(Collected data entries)
/---

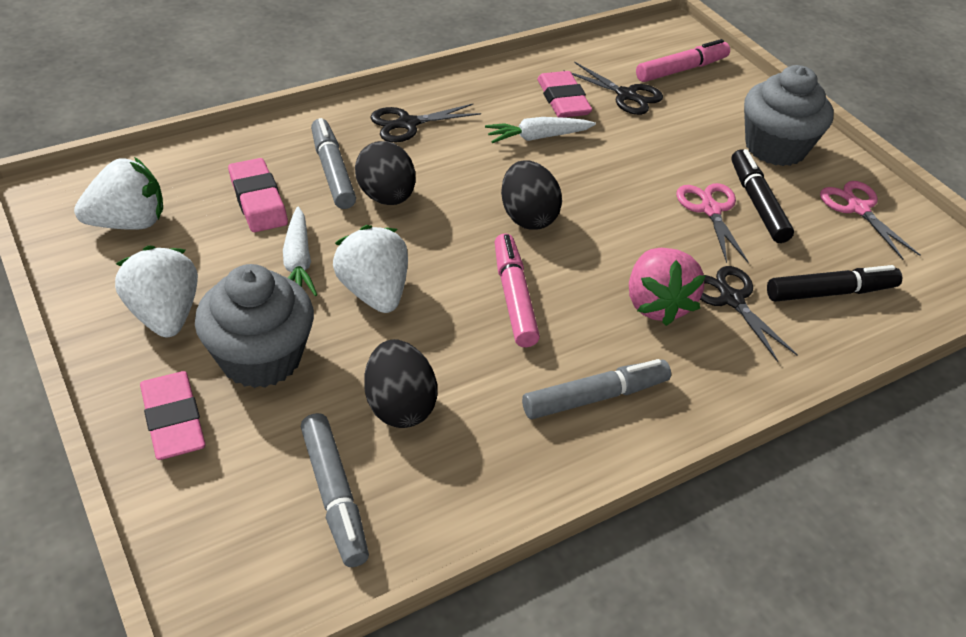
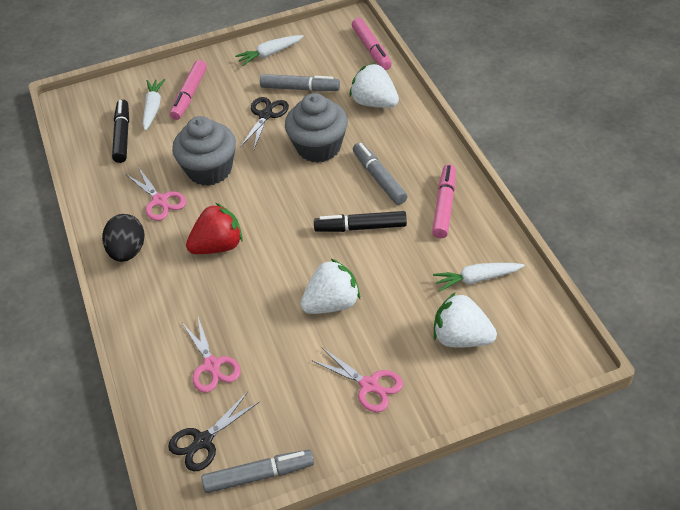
black egg: 3 -> 1
black scissors: 3 -> 2
pink eraser: 3 -> 0
pink marker: 2 -> 3
pink scissors: 2 -> 3
pink strawberry: 1 -> 0
red strawberry: 0 -> 1
white carrot: 2 -> 3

\---

Among the records, find every line with the word "strawberry" and copy it.

* _ANSWER BOX_:
pink strawberry: 1 -> 0
red strawberry: 0 -> 1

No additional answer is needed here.